::: Data section :::
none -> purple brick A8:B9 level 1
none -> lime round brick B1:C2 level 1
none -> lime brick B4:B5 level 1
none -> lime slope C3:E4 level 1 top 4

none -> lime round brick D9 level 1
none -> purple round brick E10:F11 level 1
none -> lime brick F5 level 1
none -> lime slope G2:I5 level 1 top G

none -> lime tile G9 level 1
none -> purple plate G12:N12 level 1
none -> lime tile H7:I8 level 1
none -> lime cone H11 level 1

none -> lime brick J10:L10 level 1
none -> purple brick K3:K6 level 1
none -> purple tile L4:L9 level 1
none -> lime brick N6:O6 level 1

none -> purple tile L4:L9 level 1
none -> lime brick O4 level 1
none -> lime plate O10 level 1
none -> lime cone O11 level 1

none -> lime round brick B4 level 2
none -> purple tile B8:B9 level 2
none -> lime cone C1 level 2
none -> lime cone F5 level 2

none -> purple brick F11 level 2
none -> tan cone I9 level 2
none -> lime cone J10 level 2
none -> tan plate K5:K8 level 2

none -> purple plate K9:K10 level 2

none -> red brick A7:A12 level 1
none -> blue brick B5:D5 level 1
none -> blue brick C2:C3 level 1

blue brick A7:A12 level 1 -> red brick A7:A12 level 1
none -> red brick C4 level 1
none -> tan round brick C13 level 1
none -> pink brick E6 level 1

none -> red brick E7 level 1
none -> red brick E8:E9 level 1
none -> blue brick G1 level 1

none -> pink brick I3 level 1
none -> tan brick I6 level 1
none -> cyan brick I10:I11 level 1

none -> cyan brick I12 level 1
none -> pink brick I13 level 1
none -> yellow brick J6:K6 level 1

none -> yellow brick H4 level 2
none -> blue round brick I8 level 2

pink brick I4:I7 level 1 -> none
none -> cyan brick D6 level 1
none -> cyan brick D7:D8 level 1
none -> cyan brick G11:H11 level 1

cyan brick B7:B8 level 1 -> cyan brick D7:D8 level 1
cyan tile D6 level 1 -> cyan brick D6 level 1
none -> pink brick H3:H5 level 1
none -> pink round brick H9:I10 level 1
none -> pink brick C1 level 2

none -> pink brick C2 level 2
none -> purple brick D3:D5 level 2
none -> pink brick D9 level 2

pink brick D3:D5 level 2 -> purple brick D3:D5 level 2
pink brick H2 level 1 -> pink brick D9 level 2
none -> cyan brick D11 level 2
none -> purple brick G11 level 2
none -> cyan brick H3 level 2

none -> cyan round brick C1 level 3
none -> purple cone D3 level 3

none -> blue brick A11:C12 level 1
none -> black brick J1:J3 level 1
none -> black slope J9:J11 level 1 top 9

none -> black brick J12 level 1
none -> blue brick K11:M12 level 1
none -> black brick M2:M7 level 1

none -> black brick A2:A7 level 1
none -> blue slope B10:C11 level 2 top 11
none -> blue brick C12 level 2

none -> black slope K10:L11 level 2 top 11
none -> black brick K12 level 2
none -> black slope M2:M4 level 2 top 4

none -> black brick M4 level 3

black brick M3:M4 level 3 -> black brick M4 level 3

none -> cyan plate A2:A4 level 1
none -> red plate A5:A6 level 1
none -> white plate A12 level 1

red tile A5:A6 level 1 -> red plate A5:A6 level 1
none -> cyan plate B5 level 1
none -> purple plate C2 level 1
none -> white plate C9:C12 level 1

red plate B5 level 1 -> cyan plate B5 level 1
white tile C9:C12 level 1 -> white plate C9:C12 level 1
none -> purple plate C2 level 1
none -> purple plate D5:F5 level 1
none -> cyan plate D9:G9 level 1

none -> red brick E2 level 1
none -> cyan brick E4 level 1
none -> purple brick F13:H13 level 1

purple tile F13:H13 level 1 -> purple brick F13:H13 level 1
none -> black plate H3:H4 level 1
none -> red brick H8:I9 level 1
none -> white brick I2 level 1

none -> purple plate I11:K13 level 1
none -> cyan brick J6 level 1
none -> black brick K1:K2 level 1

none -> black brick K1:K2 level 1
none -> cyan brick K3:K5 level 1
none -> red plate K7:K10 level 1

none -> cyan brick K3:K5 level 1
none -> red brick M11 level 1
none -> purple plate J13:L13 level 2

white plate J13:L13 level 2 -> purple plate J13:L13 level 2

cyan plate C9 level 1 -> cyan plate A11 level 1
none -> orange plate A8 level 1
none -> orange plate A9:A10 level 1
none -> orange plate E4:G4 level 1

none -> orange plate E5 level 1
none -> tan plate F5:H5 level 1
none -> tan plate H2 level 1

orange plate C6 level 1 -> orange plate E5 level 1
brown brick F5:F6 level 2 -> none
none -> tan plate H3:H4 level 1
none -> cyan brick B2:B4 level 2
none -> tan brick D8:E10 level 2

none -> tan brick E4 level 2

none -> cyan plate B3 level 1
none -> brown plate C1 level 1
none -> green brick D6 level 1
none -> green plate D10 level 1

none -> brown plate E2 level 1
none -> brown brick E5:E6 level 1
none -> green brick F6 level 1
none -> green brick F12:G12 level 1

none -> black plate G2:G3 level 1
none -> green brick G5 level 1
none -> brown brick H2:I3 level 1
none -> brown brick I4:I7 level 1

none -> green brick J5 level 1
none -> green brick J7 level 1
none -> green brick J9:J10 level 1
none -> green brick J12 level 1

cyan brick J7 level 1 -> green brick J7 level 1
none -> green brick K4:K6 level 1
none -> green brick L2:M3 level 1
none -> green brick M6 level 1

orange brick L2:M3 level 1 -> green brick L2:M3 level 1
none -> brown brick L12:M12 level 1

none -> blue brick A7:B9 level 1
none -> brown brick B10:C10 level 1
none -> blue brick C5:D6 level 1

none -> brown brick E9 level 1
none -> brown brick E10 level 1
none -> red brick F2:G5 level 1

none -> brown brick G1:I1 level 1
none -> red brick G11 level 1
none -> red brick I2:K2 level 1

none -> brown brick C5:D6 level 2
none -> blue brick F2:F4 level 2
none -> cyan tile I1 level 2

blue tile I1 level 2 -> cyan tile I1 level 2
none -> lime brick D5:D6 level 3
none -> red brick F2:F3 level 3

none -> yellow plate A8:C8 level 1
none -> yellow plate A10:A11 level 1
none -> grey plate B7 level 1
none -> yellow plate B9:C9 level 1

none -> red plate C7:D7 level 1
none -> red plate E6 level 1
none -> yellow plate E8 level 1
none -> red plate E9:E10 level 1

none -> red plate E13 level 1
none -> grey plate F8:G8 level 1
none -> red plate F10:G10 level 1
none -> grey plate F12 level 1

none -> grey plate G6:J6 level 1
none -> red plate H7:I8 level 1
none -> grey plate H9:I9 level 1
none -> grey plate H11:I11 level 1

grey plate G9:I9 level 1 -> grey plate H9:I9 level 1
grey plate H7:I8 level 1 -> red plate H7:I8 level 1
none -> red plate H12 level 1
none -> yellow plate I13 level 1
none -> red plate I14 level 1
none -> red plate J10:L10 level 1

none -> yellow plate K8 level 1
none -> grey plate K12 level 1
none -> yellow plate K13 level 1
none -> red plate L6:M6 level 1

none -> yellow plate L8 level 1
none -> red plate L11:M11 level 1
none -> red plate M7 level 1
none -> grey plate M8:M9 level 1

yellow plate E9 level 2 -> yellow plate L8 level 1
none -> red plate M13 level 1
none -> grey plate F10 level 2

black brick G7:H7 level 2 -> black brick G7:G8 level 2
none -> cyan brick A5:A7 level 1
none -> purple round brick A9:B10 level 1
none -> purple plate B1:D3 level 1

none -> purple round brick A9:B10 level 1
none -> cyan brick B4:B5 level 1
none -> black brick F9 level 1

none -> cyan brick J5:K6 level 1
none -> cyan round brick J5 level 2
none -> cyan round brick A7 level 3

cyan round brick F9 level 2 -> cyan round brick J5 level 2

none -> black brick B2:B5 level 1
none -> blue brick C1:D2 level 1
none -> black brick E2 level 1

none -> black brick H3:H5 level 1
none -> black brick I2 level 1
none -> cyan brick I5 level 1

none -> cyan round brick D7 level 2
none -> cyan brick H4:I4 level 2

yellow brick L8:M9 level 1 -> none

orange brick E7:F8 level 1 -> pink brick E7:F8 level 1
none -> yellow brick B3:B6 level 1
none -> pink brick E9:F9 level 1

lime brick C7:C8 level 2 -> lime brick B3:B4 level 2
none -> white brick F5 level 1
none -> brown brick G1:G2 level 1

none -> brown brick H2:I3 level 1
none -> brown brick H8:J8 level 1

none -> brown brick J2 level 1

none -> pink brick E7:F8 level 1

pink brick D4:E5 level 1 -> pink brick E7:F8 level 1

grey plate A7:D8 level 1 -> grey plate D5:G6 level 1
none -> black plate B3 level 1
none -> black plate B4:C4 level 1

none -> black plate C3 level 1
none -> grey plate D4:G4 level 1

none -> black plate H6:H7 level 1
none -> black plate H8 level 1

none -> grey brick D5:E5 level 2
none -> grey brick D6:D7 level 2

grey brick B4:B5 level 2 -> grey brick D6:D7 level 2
:::
## [About this task]
If a line in the records contains the word "cone", copy it out.

## [Response to this task]
none -> lime cone H11 level 1
none -> lime cone O11 level 1
none -> lime cone C1 level 2
none -> lime cone F5 level 2
none -> tan cone I9 level 2
none -> lime cone J10 level 2
none -> purple cone D3 level 3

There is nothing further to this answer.